[[ INPUT, beginning ]]
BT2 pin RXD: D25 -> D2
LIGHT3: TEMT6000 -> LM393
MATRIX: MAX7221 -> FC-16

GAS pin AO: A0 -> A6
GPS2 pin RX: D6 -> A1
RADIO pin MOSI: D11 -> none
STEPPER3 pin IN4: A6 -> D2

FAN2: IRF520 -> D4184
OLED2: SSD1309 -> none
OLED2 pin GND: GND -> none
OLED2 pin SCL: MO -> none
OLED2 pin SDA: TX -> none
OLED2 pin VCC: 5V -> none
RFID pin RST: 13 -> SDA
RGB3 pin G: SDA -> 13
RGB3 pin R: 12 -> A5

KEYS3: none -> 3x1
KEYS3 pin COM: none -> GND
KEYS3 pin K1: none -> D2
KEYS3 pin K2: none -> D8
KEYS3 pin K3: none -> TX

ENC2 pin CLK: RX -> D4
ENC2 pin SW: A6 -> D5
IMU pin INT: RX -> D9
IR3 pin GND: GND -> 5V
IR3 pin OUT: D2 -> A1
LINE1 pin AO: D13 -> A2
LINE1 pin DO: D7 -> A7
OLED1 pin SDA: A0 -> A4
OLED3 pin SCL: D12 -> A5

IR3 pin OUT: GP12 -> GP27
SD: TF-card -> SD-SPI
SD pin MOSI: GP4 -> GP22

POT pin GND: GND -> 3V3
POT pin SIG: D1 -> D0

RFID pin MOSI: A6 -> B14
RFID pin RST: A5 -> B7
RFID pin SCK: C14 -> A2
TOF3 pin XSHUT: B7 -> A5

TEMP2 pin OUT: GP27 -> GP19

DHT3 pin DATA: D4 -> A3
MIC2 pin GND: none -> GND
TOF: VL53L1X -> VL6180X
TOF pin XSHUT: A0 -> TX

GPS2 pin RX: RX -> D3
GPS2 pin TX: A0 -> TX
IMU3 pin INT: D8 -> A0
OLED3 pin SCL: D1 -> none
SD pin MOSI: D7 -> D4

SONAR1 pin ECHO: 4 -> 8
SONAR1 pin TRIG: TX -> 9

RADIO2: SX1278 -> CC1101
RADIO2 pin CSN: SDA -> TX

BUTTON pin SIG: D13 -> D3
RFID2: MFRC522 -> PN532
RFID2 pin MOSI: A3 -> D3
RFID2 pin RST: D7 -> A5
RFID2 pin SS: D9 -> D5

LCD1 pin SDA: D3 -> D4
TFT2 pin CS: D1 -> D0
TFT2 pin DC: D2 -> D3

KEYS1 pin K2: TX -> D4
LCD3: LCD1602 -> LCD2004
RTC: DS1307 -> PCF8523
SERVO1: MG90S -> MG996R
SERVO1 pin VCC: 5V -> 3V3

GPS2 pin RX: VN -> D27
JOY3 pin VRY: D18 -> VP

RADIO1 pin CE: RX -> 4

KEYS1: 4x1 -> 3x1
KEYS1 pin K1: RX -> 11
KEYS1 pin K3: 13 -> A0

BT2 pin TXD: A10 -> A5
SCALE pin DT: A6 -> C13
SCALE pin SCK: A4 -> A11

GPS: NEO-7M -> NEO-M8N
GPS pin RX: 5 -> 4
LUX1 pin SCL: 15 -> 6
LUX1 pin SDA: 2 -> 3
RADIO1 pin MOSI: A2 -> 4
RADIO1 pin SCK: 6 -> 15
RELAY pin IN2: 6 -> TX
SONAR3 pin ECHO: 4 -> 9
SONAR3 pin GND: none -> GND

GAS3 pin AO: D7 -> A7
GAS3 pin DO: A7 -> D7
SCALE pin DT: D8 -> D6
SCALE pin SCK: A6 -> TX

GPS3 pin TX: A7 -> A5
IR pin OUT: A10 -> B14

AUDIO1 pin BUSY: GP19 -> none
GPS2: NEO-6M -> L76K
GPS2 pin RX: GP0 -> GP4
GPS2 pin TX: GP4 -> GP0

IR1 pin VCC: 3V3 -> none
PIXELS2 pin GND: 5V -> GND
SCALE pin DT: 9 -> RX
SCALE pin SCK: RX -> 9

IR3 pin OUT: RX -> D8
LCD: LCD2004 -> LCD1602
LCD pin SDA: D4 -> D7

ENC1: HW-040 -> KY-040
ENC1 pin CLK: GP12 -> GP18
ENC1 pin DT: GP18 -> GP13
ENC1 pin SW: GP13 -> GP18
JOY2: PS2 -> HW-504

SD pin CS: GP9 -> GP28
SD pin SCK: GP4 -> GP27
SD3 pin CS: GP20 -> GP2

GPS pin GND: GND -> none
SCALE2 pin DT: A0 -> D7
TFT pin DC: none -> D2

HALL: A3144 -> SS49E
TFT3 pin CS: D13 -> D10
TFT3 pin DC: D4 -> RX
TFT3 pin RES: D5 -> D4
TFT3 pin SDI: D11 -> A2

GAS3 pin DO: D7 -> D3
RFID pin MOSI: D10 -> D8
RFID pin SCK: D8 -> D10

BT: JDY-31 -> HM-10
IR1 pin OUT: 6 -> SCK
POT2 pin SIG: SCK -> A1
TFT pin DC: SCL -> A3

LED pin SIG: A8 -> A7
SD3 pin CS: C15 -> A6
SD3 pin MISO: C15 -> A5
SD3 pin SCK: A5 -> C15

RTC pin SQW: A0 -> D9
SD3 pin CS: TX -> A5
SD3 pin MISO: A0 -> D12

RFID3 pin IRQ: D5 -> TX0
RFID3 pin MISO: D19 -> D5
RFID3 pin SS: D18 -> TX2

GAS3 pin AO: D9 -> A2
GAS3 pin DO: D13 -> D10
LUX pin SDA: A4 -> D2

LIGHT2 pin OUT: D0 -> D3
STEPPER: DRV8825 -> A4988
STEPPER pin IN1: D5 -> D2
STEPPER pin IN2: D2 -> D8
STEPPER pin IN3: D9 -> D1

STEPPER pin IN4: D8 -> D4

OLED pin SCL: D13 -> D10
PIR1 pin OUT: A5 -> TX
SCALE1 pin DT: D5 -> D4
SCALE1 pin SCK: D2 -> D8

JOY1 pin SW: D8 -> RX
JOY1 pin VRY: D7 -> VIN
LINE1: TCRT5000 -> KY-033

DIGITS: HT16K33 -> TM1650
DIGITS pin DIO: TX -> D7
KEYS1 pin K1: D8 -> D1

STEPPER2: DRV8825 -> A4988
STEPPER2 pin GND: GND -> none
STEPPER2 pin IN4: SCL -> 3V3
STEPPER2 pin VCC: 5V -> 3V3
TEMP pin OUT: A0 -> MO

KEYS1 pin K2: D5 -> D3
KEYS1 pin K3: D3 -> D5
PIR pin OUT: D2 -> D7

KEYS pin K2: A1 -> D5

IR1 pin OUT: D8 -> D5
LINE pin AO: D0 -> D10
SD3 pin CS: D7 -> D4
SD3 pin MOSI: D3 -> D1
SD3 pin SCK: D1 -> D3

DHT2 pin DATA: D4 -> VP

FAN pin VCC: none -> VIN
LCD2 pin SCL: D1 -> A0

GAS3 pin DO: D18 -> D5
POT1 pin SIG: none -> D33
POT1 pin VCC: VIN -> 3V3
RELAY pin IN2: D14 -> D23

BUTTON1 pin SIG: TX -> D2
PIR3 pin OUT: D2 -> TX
[[ INPUT, end ]]
TO DO: For this task, write out exactly the lines of the entries above, starting at the line with "FAN2: IRF520 -> D4184" and ending at the line with "LINE1 pin DO: D7 -> A7", both included, and no others.

THE COMPLETED TASK:
FAN2: IRF520 -> D4184
OLED2: SSD1309 -> none
OLED2 pin GND: GND -> none
OLED2 pin SCL: MO -> none
OLED2 pin SDA: TX -> none
OLED2 pin VCC: 5V -> none
RFID pin RST: 13 -> SDA
RGB3 pin G: SDA -> 13
RGB3 pin R: 12 -> A5

KEYS3: none -> 3x1
KEYS3 pin COM: none -> GND
KEYS3 pin K1: none -> D2
KEYS3 pin K2: none -> D8
KEYS3 pin K3: none -> TX

ENC2 pin CLK: RX -> D4
ENC2 pin SW: A6 -> D5
IMU pin INT: RX -> D9
IR3 pin GND: GND -> 5V
IR3 pin OUT: D2 -> A1
LINE1 pin AO: D13 -> A2
LINE1 pin DO: D7 -> A7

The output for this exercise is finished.